TASK ITEM :: Among the entries below, extract exactly the lines that run from the one with "yellow hourglass: 1 -> 0" through the one with "yellow lemon: 1 -> 2", both ends included.
-------- RECORDS
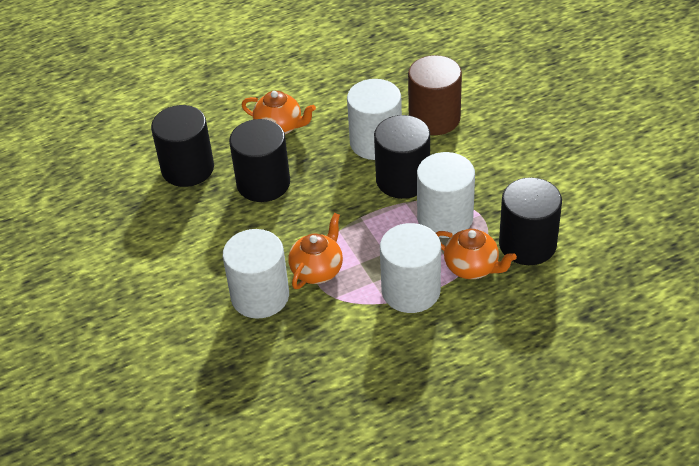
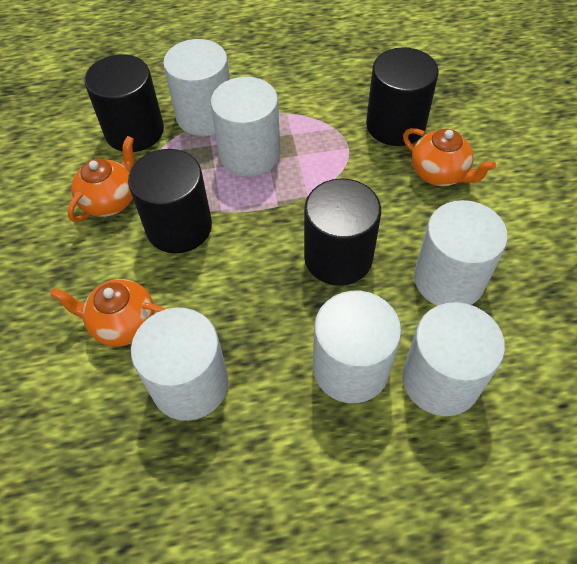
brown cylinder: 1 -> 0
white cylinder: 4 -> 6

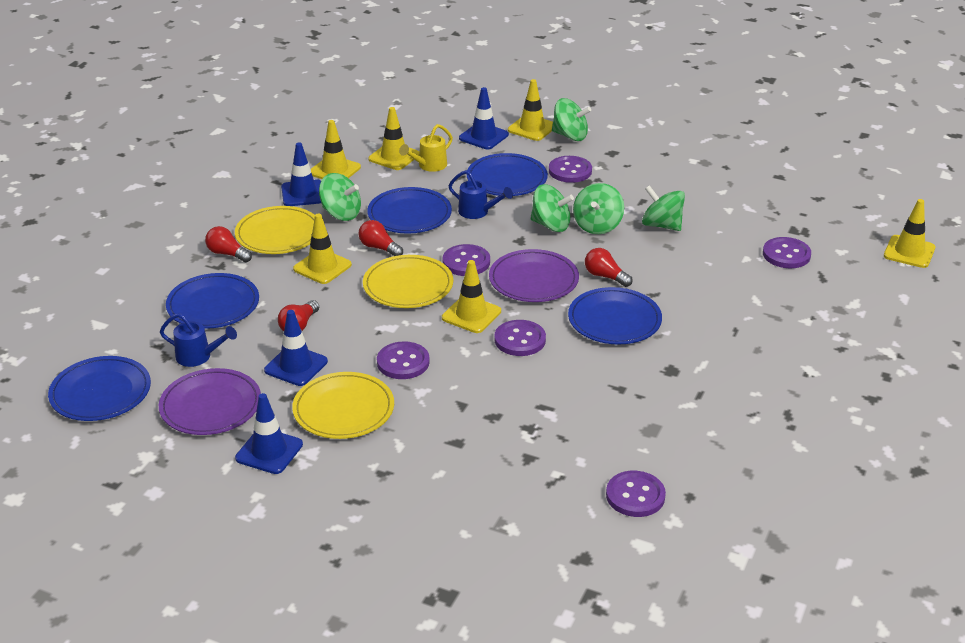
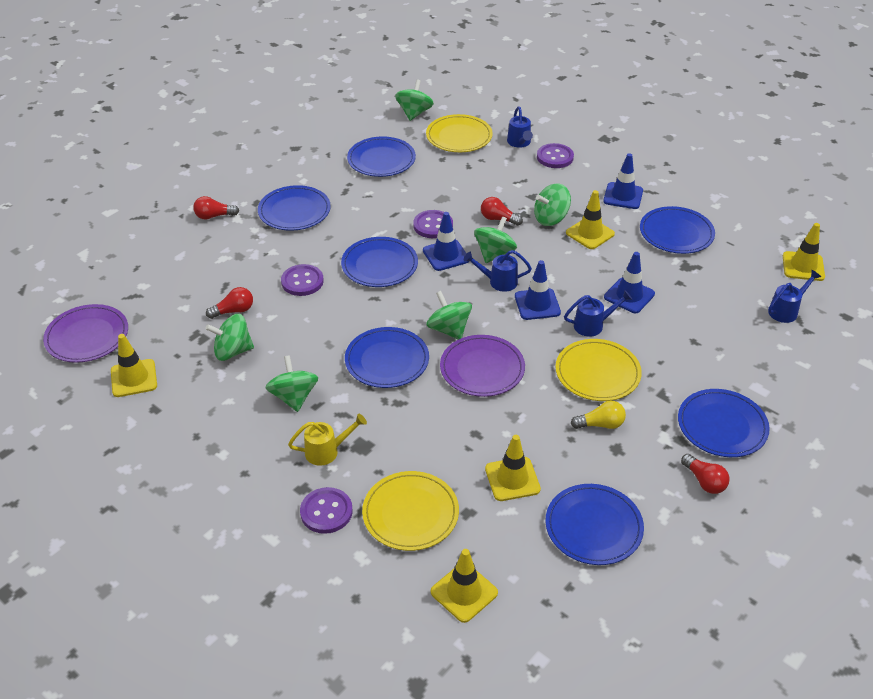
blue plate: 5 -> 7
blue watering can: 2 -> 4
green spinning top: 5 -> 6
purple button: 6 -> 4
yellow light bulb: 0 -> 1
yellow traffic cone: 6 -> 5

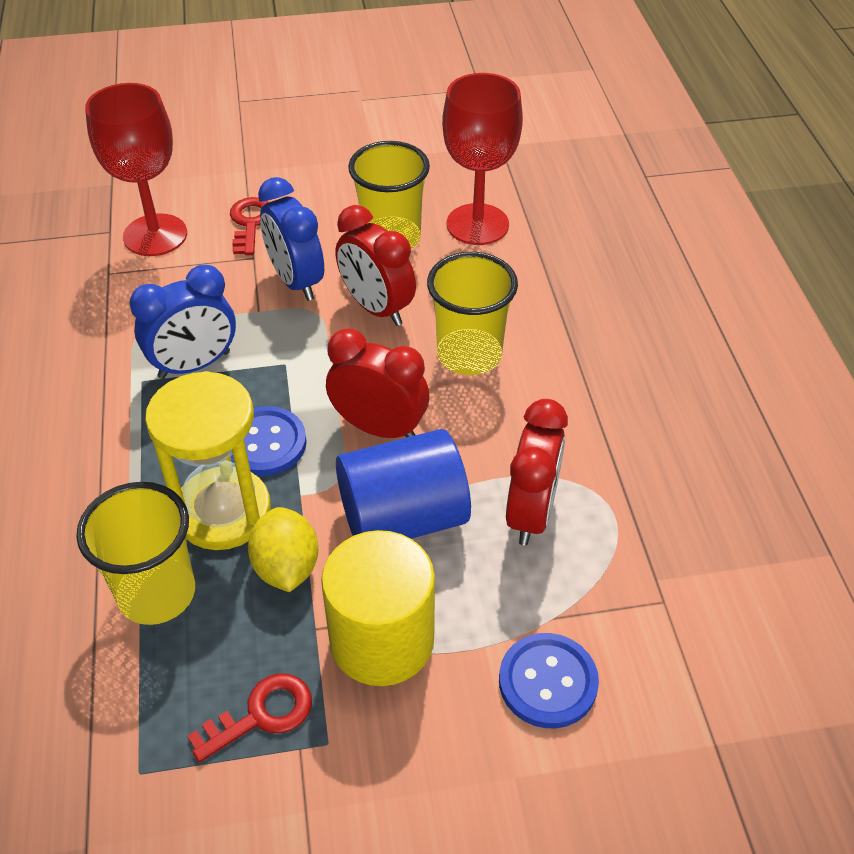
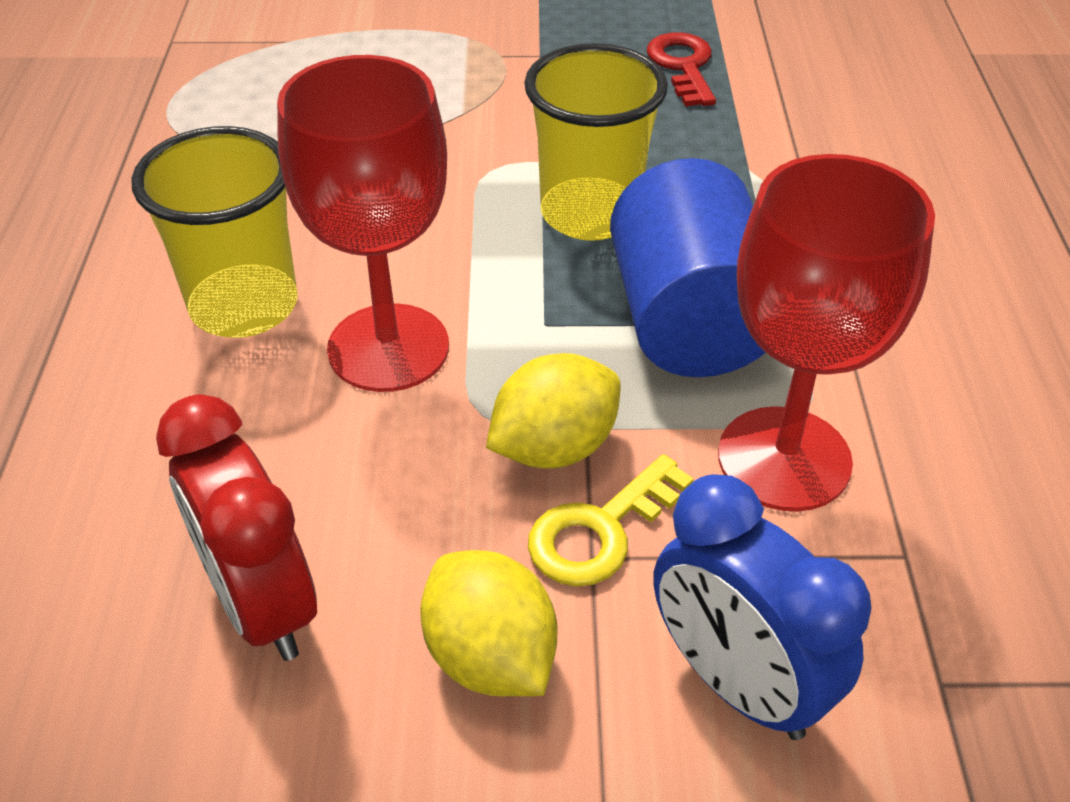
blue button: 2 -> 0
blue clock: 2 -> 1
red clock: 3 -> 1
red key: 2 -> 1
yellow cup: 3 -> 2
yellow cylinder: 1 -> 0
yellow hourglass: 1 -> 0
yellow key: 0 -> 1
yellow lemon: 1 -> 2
----------------
-------- RECORDS
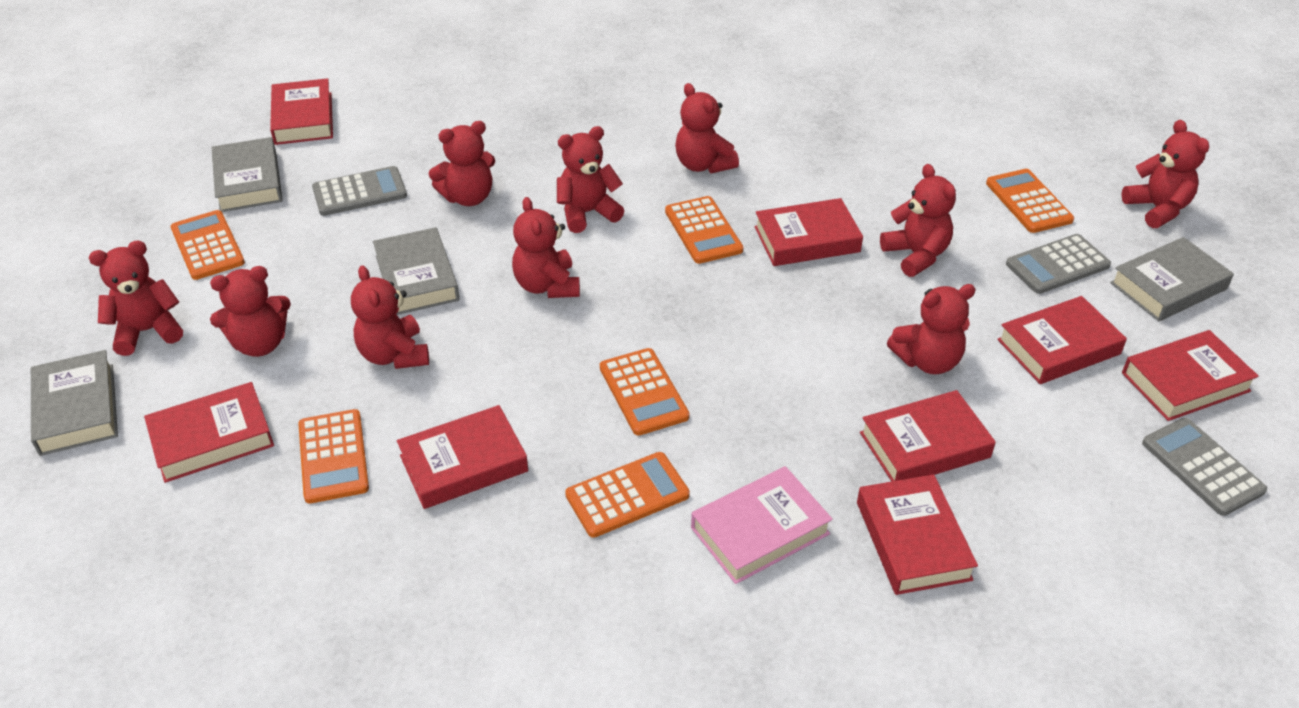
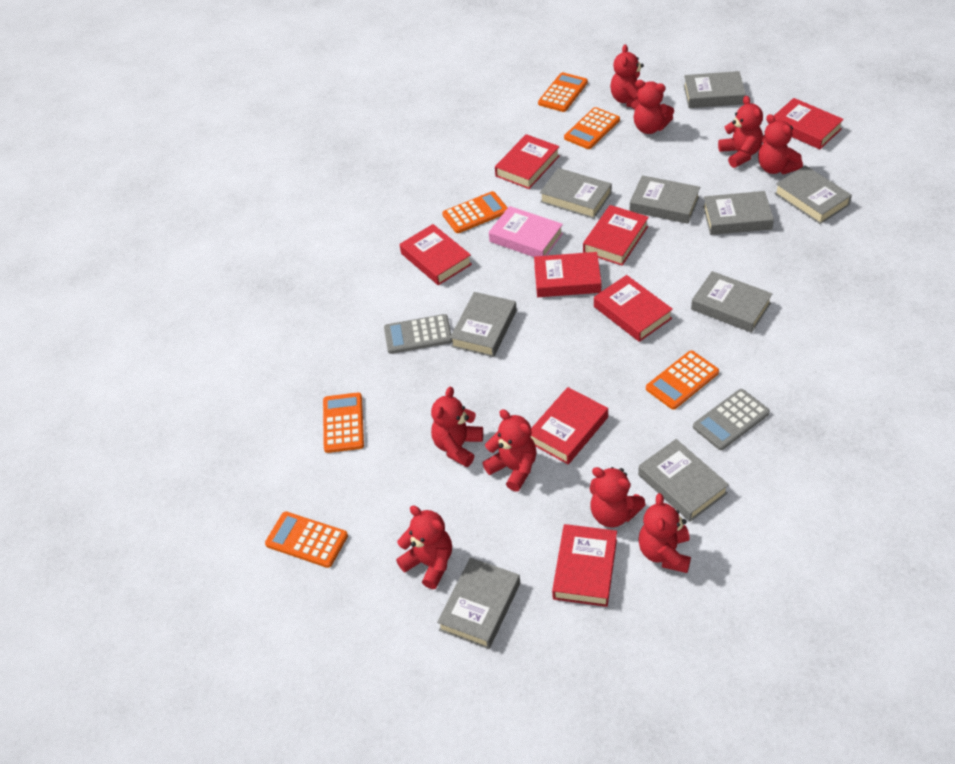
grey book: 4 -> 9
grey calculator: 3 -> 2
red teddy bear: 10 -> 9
----------------
TASK RESULT ::
yellow hourglass: 1 -> 0
yellow key: 0 -> 1
yellow lemon: 1 -> 2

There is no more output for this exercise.